- Task inputs:
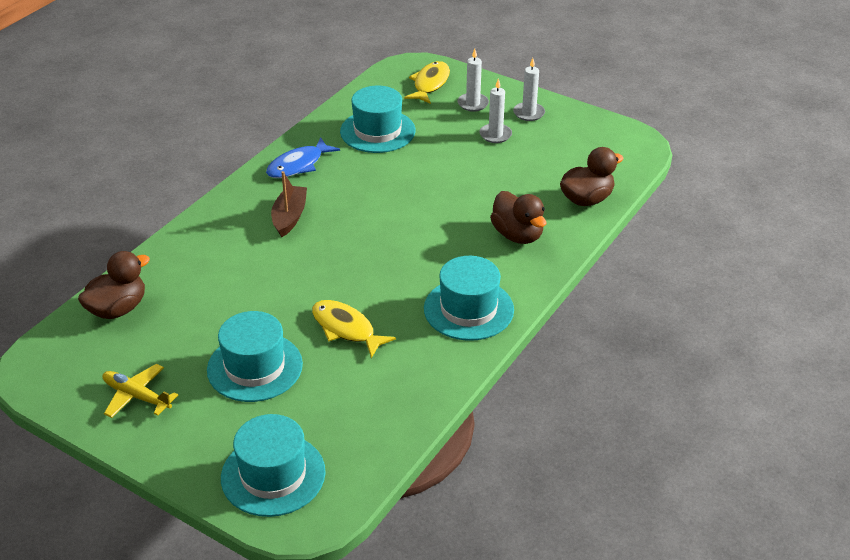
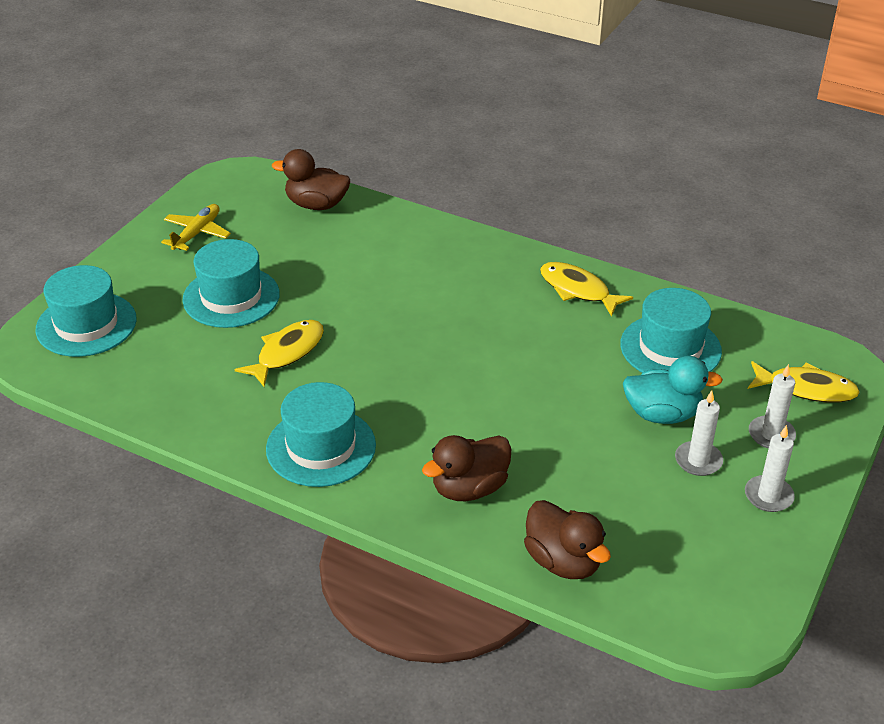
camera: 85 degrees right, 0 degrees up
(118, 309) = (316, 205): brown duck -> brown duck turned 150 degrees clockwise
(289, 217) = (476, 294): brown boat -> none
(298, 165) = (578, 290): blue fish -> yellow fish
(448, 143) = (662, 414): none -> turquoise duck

...

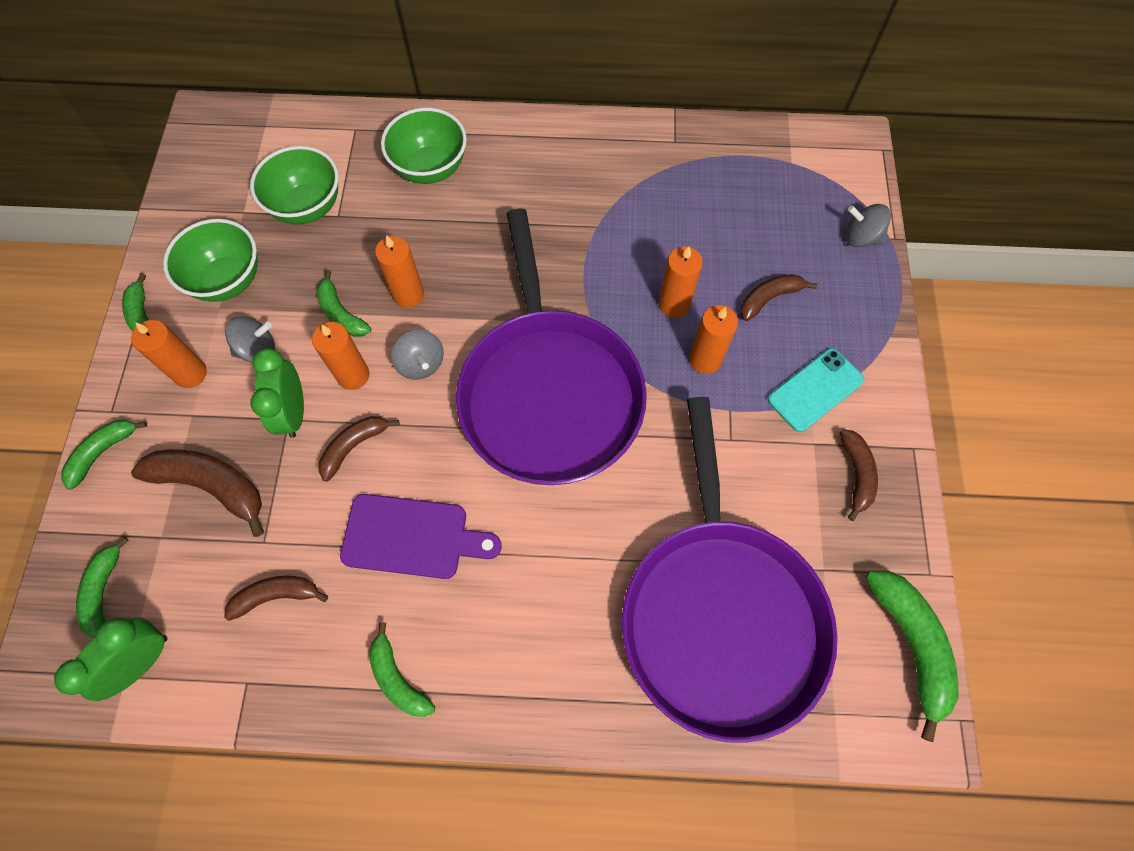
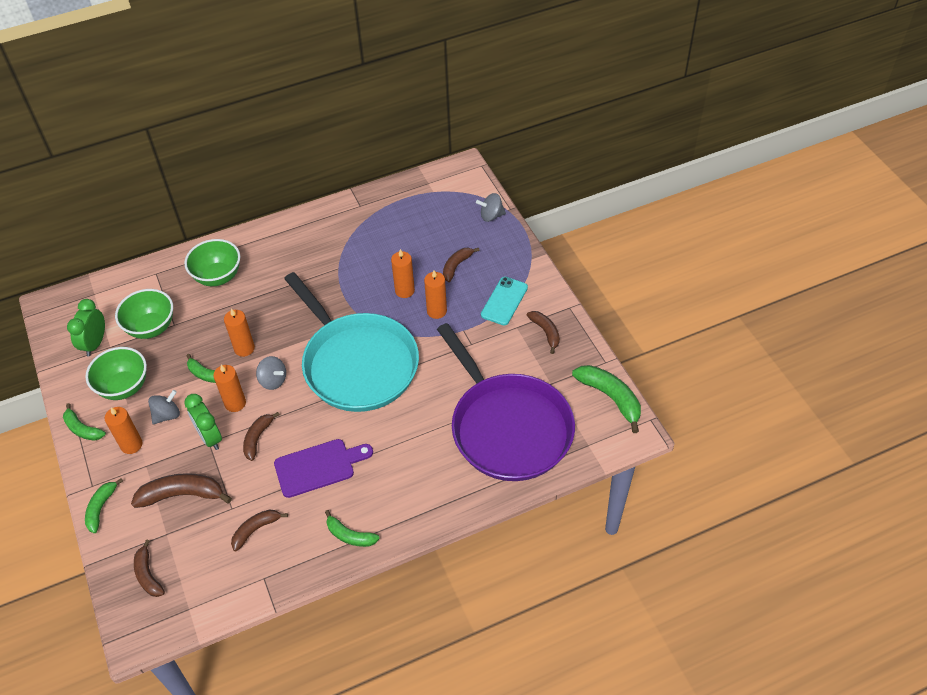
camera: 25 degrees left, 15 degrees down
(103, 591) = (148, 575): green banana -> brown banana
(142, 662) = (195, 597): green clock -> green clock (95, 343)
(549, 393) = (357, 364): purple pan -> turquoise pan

==

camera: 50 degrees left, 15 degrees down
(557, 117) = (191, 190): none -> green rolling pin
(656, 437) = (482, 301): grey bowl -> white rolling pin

- Task goal: The lines to copy are those in the listing that contain "turquoise".

- Result:
(448, 143) = (662, 414): none -> turquoise duck
(549, 393) = (357, 364): purple pan -> turquoise pan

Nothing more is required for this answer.